Work to complete: Please count the rows below that contain the word "pink" and reply with the number alone.
______________________________
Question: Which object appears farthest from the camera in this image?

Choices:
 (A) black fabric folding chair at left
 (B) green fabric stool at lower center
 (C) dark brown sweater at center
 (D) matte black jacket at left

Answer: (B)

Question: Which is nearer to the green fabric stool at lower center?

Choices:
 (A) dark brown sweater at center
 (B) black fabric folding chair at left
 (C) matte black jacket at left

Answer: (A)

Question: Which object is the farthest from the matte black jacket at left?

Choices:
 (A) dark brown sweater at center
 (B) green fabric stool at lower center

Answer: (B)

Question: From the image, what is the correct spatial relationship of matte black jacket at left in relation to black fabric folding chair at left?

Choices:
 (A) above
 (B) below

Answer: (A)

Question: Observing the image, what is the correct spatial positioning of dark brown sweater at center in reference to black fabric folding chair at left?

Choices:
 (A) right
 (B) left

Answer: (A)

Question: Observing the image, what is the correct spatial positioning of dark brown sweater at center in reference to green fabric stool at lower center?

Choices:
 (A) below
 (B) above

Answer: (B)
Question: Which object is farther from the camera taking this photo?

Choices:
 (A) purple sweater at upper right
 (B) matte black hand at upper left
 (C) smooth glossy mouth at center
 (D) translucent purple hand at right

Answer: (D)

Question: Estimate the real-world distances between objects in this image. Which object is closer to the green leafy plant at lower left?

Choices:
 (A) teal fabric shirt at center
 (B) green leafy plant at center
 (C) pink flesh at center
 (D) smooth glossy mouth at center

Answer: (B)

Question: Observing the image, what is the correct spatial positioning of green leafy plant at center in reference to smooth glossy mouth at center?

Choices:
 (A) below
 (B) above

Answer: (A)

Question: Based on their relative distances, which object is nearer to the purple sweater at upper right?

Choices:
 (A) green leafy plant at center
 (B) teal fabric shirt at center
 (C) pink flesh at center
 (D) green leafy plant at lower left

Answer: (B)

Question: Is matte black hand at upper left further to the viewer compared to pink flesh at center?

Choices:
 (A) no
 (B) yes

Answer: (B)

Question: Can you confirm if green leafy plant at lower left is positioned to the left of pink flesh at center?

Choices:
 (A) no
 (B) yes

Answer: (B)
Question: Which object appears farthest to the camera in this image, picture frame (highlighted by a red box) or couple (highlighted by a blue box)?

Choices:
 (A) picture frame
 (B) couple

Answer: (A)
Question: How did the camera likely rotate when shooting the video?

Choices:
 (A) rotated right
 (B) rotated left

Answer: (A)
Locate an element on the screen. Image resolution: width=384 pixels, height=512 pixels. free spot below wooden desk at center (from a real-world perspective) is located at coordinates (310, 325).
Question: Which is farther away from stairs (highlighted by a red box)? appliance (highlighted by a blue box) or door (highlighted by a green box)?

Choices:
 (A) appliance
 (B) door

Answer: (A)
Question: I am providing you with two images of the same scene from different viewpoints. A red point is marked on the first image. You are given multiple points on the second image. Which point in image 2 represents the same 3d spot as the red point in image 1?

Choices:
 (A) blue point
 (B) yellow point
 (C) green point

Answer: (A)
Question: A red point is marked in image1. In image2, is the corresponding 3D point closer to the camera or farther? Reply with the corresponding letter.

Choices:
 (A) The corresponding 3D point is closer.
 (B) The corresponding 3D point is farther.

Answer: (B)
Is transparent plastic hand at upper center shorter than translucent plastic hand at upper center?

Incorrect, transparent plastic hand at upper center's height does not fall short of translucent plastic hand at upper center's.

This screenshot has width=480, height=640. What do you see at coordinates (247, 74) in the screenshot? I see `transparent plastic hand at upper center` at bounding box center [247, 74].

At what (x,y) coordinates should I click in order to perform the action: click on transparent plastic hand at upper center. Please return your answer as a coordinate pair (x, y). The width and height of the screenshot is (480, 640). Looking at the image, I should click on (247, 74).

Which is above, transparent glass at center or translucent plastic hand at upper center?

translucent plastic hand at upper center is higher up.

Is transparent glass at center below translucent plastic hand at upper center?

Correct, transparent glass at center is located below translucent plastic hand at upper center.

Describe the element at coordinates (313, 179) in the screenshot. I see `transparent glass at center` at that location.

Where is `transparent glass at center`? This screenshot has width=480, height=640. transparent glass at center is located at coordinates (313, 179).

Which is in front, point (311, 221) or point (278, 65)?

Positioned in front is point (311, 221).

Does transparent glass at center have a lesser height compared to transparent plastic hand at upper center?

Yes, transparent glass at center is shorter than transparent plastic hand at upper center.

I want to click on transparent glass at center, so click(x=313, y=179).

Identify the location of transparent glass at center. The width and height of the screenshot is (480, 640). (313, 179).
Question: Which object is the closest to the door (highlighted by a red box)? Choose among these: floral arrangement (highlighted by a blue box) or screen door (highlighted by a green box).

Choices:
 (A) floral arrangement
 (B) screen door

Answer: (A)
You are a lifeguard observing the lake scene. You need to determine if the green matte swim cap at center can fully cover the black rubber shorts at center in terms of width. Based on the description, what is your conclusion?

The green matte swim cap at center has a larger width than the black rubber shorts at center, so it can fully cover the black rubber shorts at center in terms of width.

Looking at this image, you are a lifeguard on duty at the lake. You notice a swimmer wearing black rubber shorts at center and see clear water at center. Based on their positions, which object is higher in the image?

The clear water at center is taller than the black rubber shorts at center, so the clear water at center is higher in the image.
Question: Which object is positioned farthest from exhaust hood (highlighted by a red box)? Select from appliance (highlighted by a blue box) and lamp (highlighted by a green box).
______________________________
Finished exercise: 4